● **EXERCISE BRIEF**
Without adding or dropping anything, copy the entries below.

● **INPUT MATERIAL**
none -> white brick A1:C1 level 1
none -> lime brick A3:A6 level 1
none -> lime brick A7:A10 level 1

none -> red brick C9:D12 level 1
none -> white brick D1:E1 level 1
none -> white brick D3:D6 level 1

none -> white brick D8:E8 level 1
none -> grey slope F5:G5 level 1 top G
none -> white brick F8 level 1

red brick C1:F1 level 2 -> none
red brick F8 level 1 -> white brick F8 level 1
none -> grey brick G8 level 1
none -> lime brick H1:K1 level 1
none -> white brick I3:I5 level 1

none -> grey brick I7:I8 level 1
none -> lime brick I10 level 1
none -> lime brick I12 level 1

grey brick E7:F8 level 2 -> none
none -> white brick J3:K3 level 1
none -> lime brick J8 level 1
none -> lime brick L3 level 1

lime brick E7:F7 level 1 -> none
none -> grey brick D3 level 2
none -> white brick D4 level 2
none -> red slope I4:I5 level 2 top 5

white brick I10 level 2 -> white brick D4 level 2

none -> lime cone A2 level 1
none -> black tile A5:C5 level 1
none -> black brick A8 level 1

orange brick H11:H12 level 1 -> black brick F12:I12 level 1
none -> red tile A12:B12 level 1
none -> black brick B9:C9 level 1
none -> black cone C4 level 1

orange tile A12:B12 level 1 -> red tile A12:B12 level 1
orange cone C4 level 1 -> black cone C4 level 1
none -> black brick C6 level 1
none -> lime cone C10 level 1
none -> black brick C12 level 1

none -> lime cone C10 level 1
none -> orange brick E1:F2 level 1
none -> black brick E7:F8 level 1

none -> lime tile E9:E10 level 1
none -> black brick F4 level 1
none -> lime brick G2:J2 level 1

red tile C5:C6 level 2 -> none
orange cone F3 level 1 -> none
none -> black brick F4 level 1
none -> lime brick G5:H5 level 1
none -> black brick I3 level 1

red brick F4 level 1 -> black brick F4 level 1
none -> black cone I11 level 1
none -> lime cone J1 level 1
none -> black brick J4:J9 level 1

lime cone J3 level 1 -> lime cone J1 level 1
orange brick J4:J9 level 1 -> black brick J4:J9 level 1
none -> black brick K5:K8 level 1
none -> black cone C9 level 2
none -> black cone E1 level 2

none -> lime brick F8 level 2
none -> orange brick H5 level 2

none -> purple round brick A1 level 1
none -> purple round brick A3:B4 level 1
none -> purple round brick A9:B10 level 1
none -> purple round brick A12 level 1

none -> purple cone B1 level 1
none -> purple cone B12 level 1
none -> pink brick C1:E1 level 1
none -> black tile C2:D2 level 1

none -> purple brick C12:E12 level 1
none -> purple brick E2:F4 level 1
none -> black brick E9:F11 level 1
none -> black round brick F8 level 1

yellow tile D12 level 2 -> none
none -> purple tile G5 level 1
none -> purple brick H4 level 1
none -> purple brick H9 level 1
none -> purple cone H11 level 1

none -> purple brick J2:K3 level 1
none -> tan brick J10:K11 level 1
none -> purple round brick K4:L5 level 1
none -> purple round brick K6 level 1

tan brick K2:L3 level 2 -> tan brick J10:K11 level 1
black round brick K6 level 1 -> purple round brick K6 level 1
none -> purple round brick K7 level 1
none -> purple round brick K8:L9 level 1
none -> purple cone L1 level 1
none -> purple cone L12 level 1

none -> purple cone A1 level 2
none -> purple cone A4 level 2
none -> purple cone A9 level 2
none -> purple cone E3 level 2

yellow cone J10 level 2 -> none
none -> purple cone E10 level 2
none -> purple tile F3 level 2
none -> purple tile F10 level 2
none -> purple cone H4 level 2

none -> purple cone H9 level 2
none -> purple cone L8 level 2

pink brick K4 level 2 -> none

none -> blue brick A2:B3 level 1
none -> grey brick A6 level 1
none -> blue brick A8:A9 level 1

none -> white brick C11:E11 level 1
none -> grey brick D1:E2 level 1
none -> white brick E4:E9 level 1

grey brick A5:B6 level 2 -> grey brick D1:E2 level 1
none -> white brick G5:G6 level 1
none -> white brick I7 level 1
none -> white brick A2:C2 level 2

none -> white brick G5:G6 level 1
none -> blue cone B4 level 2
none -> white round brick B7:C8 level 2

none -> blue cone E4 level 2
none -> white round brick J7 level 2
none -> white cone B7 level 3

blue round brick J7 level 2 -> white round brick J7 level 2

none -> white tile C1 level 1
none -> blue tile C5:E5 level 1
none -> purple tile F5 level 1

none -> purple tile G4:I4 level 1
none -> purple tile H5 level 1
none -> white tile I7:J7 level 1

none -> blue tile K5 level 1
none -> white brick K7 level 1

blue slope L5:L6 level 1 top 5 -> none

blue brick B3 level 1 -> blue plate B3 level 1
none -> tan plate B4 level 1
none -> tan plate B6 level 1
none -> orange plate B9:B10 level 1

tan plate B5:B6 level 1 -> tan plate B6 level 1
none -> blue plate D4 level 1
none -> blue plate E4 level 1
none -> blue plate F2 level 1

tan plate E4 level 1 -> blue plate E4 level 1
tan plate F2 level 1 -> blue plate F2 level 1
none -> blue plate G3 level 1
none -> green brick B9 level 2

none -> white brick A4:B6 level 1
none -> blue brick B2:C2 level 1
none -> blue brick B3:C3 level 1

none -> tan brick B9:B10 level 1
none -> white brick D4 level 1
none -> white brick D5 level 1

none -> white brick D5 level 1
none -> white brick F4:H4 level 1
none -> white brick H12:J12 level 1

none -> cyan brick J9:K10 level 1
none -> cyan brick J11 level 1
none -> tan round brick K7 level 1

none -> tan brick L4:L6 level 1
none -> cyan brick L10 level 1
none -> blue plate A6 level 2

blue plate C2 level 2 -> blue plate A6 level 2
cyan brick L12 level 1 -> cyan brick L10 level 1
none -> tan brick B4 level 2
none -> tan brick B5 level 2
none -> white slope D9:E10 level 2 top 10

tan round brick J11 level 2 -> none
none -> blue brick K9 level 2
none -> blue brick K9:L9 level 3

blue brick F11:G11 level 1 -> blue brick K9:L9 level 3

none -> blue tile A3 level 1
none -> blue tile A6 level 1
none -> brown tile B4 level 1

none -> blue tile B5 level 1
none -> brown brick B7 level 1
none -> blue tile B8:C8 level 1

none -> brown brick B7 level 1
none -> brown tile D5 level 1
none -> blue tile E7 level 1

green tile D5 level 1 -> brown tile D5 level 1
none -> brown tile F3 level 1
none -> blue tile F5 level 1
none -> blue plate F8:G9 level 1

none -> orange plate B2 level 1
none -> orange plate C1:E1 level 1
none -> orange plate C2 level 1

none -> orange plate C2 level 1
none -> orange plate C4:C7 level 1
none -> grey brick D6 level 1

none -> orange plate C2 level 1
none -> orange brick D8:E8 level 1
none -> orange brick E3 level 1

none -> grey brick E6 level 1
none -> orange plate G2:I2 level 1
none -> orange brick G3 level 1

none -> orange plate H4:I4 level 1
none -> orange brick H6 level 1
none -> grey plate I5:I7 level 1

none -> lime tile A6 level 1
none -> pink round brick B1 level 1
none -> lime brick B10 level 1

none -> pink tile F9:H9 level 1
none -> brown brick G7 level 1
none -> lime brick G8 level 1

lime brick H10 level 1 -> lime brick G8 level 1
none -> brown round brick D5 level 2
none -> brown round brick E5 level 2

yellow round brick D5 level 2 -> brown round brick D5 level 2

● **WRITTEN SOLUTION**
none -> white brick A1:C1 level 1
none -> lime brick A3:A6 level 1
none -> lime brick A7:A10 level 1

none -> red brick C9:D12 level 1
none -> white brick D1:E1 level 1
none -> white brick D3:D6 level 1

none -> white brick D8:E8 level 1
none -> grey slope F5:G5 level 1 top G
none -> white brick F8 level 1

red brick C1:F1 level 2 -> none
red brick F8 level 1 -> white brick F8 level 1
none -> grey brick G8 level 1
none -> lime brick H1:K1 level 1
none -> white brick I3:I5 level 1

none -> grey brick I7:I8 level 1
none -> lime brick I10 level 1
none -> lime brick I12 level 1

grey brick E7:F8 level 2 -> none
none -> white brick J3:K3 level 1
none -> lime brick J8 level 1
none -> lime brick L3 level 1

lime brick E7:F7 level 1 -> none
none -> grey brick D3 level 2
none -> white brick D4 level 2
none -> red slope I4:I5 level 2 top 5

white brick I10 level 2 -> white brick D4 level 2

none -> lime cone A2 level 1
none -> black tile A5:C5 level 1
none -> black brick A8 level 1

orange brick H11:H12 level 1 -> black brick F12:I12 level 1
none -> red tile A12:B12 level 1
none -> black brick B9:C9 level 1
none -> black cone C4 level 1

orange tile A12:B12 level 1 -> red tile A12:B12 level 1
orange cone C4 level 1 -> black cone C4 level 1
none -> black brick C6 level 1
none -> lime cone C10 level 1
none -> black brick C12 level 1

none -> lime cone C10 level 1
none -> orange brick E1:F2 level 1
none -> black brick E7:F8 level 1

none -> lime tile E9:E10 level 1
none -> black brick F4 level 1
none -> lime brick G2:J2 level 1

red tile C5:C6 level 2 -> none
orange cone F3 level 1 -> none
none -> black brick F4 level 1
none -> lime brick G5:H5 level 1
none -> black brick I3 level 1

red brick F4 level 1 -> black brick F4 level 1
none -> black cone I11 level 1
none -> lime cone J1 level 1
none -> black brick J4:J9 level 1

lime cone J3 level 1 -> lime cone J1 level 1
orange brick J4:J9 level 1 -> black brick J4:J9 level 1
none -> black brick K5:K8 level 1
none -> black cone C9 level 2
none -> black cone E1 level 2

none -> lime brick F8 level 2
none -> orange brick H5 level 2

none -> purple round brick A1 level 1
none -> purple round brick A3:B4 level 1
none -> purple round brick A9:B10 level 1
none -> purple round brick A12 level 1

none -> purple cone B1 level 1
none -> purple cone B12 level 1
none -> pink brick C1:E1 level 1
none -> black tile C2:D2 level 1

none -> purple brick C12:E12 level 1
none -> purple brick E2:F4 level 1
none -> black brick E9:F11 level 1
none -> black round brick F8 level 1

yellow tile D12 level 2 -> none
none -> purple tile G5 level 1
none -> purple brick H4 level 1
none -> purple brick H9 level 1
none -> purple cone H11 level 1

none -> purple brick J2:K3 level 1
none -> tan brick J10:K11 level 1
none -> purple round brick K4:L5 level 1
none -> purple round brick K6 level 1

tan brick K2:L3 level 2 -> tan brick J10:K11 level 1
black round brick K6 level 1 -> purple round brick K6 level 1
none -> purple round brick K7 level 1
none -> purple round brick K8:L9 level 1
none -> purple cone L1 level 1
none -> purple cone L12 level 1

none -> purple cone A1 level 2
none -> purple cone A4 level 2
none -> purple cone A9 level 2
none -> purple cone E3 level 2

yellow cone J10 level 2 -> none
none -> purple cone E10 level 2
none -> purple tile F3 level 2
none -> purple tile F10 level 2
none -> purple cone H4 level 2

none -> purple cone H9 level 2
none -> purple cone L8 level 2

pink brick K4 level 2 -> none

none -> blue brick A2:B3 level 1
none -> grey brick A6 level 1
none -> blue brick A8:A9 level 1

none -> white brick C11:E11 level 1
none -> grey brick D1:E2 level 1
none -> white brick E4:E9 level 1

grey brick A5:B6 level 2 -> grey brick D1:E2 level 1
none -> white brick G5:G6 level 1
none -> white brick I7 level 1
none -> white brick A2:C2 level 2

none -> white brick G5:G6 level 1
none -> blue cone B4 level 2
none -> white round brick B7:C8 level 2

none -> blue cone E4 level 2
none -> white round brick J7 level 2
none -> white cone B7 level 3

blue round brick J7 level 2 -> white round brick J7 level 2

none -> white tile C1 level 1
none -> blue tile C5:E5 level 1
none -> purple tile F5 level 1

none -> purple tile G4:I4 level 1
none -> purple tile H5 level 1
none -> white tile I7:J7 level 1

none -> blue tile K5 level 1
none -> white brick K7 level 1

blue slope L5:L6 level 1 top 5 -> none

blue brick B3 level 1 -> blue plate B3 level 1
none -> tan plate B4 level 1
none -> tan plate B6 level 1
none -> orange plate B9:B10 level 1

tan plate B5:B6 level 1 -> tan plate B6 level 1
none -> blue plate D4 level 1
none -> blue plate E4 level 1
none -> blue plate F2 level 1

tan plate E4 level 1 -> blue plate E4 level 1
tan plate F2 level 1 -> blue plate F2 level 1
none -> blue plate G3 level 1
none -> green brick B9 level 2

none -> white brick A4:B6 level 1
none -> blue brick B2:C2 level 1
none -> blue brick B3:C3 level 1

none -> tan brick B9:B10 level 1
none -> white brick D4 level 1
none -> white brick D5 level 1

none -> white brick D5 level 1
none -> white brick F4:H4 level 1
none -> white brick H12:J12 level 1

none -> cyan brick J9:K10 level 1
none -> cyan brick J11 level 1
none -> tan round brick K7 level 1

none -> tan brick L4:L6 level 1
none -> cyan brick L10 level 1
none -> blue plate A6 level 2

blue plate C2 level 2 -> blue plate A6 level 2
cyan brick L12 level 1 -> cyan brick L10 level 1
none -> tan brick B4 level 2
none -> tan brick B5 level 2
none -> white slope D9:E10 level 2 top 10

tan round brick J11 level 2 -> none
none -> blue brick K9 level 2
none -> blue brick K9:L9 level 3

blue brick F11:G11 level 1 -> blue brick K9:L9 level 3

none -> blue tile A3 level 1
none -> blue tile A6 level 1
none -> brown tile B4 level 1

none -> blue tile B5 level 1
none -> brown brick B7 level 1
none -> blue tile B8:C8 level 1

none -> brown brick B7 level 1
none -> brown tile D5 level 1
none -> blue tile E7 level 1

green tile D5 level 1 -> brown tile D5 level 1
none -> brown tile F3 level 1
none -> blue tile F5 level 1
none -> blue plate F8:G9 level 1

none -> orange plate B2 level 1
none -> orange plate C1:E1 level 1
none -> orange plate C2 level 1

none -> orange plate C2 level 1
none -> orange plate C4:C7 level 1
none -> grey brick D6 level 1

none -> orange plate C2 level 1
none -> orange brick D8:E8 level 1
none -> orange brick E3 level 1

none -> grey brick E6 level 1
none -> orange plate G2:I2 level 1
none -> orange brick G3 level 1

none -> orange plate H4:I4 level 1
none -> orange brick H6 level 1
none -> grey plate I5:I7 level 1

none -> lime tile A6 level 1
none -> pink round brick B1 level 1
none -> lime brick B10 level 1

none -> pink tile F9:H9 level 1
none -> brown brick G7 level 1
none -> lime brick G8 level 1

lime brick H10 level 1 -> lime brick G8 level 1
none -> brown round brick D5 level 2
none -> brown round brick E5 level 2

yellow round brick D5 level 2 -> brown round brick D5 level 2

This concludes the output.